> _EXERCISE REQUIREMENTS_: Should an entry contain an image, leave the image out and repeat the entry's text exactly.

Coordinate output tasks:
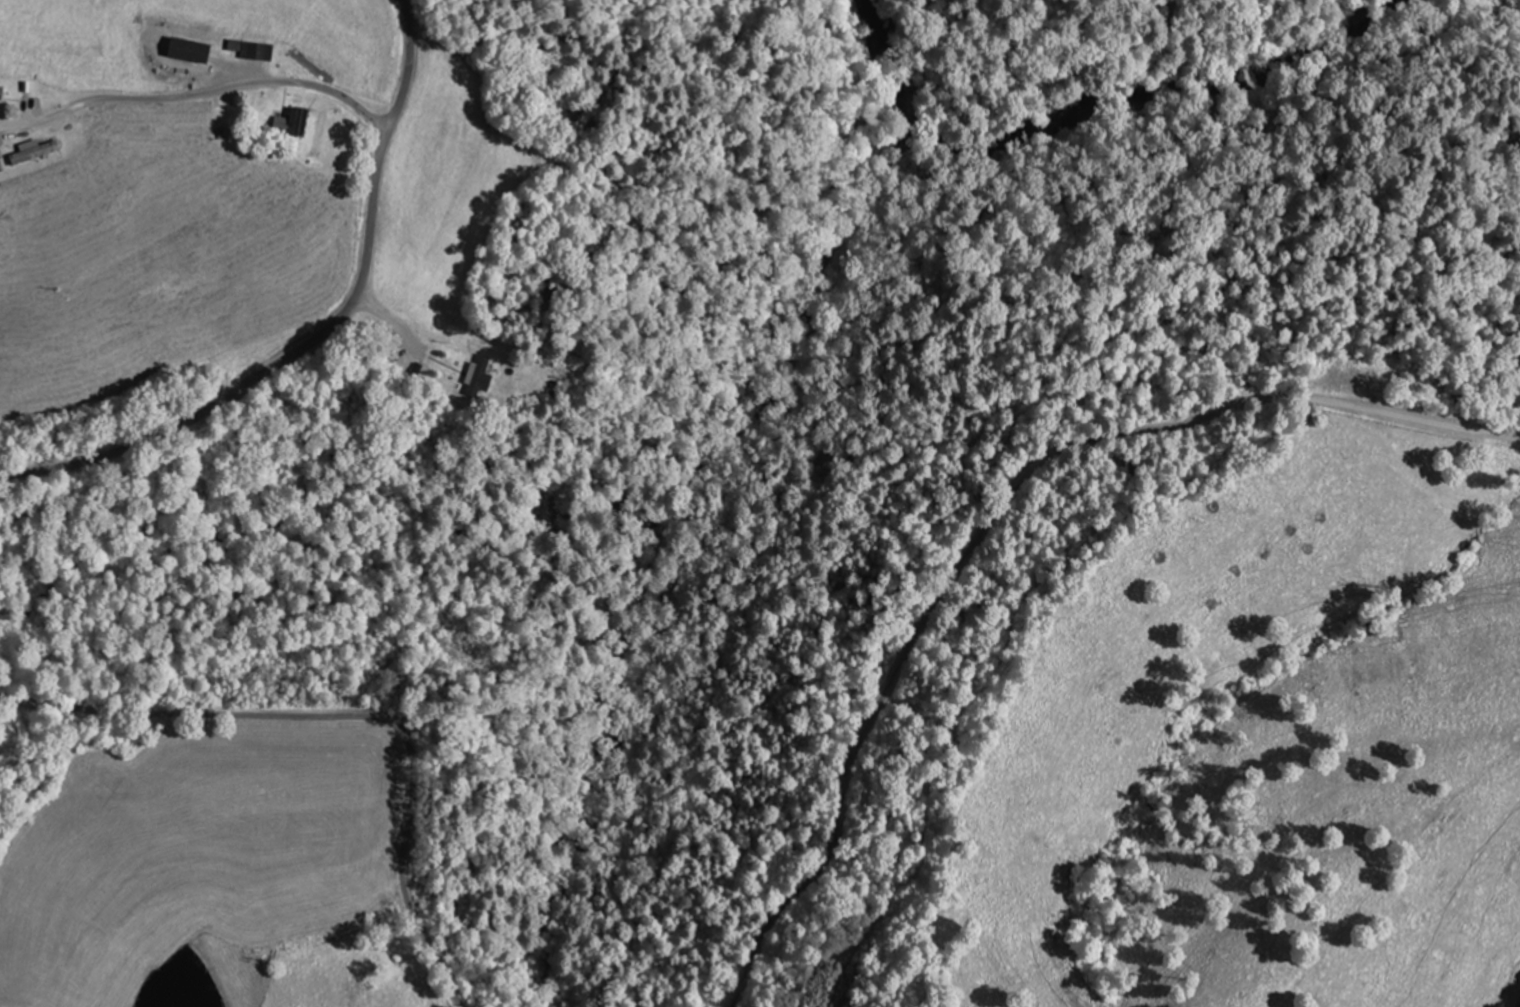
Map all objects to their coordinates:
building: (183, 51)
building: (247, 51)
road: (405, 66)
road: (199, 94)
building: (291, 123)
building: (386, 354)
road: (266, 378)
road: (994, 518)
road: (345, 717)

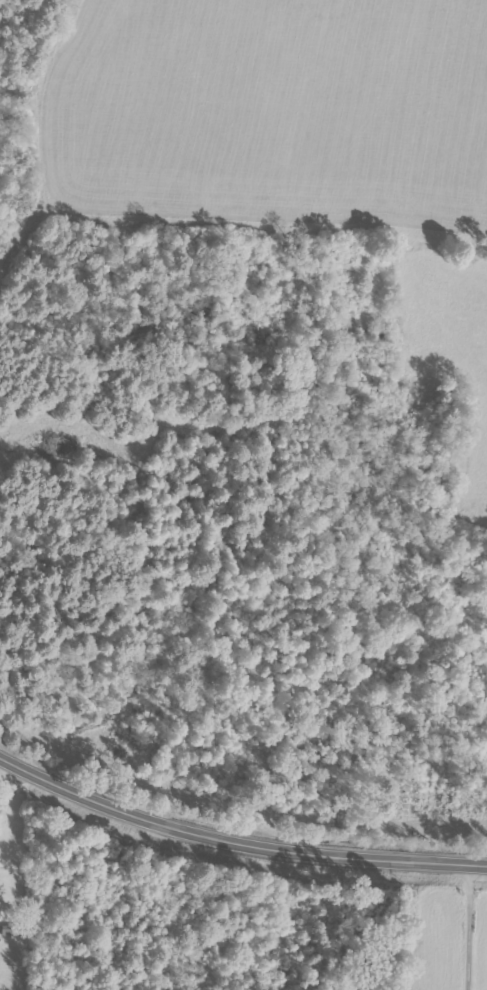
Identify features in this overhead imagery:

> _WRITTEN ANSWER_:
Map all objects to their coordinates:
building: (183, 51)
building: (247, 51)
road: (405, 66)
road: (199, 94)
building: (291, 123)
building: (386, 354)
road: (266, 378)
road: (994, 518)
road: (345, 717)

Identify features in this overhead imagery:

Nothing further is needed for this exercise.